Print all the records below exactly as they stand, but leave out the pictures.

==== Exercise inputs

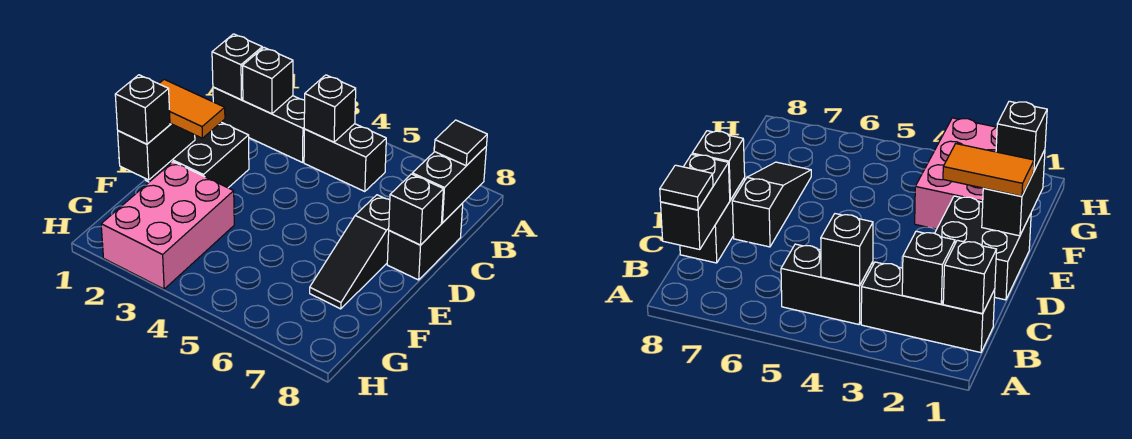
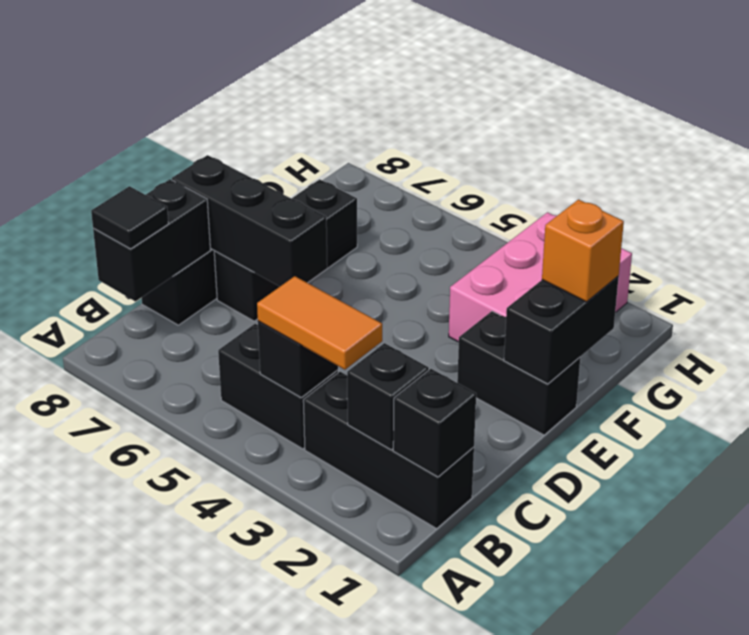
black brick D1:E2 level 1 -> black brick E1:E2 level 1
black slope D7:F7 level 1 top D -> black brick D7:F7 level 1
black brick D8 level 2 -> black brick D6:D8 level 2
orange tile E1:E2 level 3 -> orange tile B3:B4 level 3
black brick F1 level 3 -> orange brick F1 level 3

========

◆ Result ◆
black brick D1:E2 level 1 -> black brick E1:E2 level 1
black slope D7:F7 level 1 top D -> black brick D7:F7 level 1
black brick D8 level 2 -> black brick D6:D8 level 2
orange tile E1:E2 level 3 -> orange tile B3:B4 level 3
black brick F1 level 3 -> orange brick F1 level 3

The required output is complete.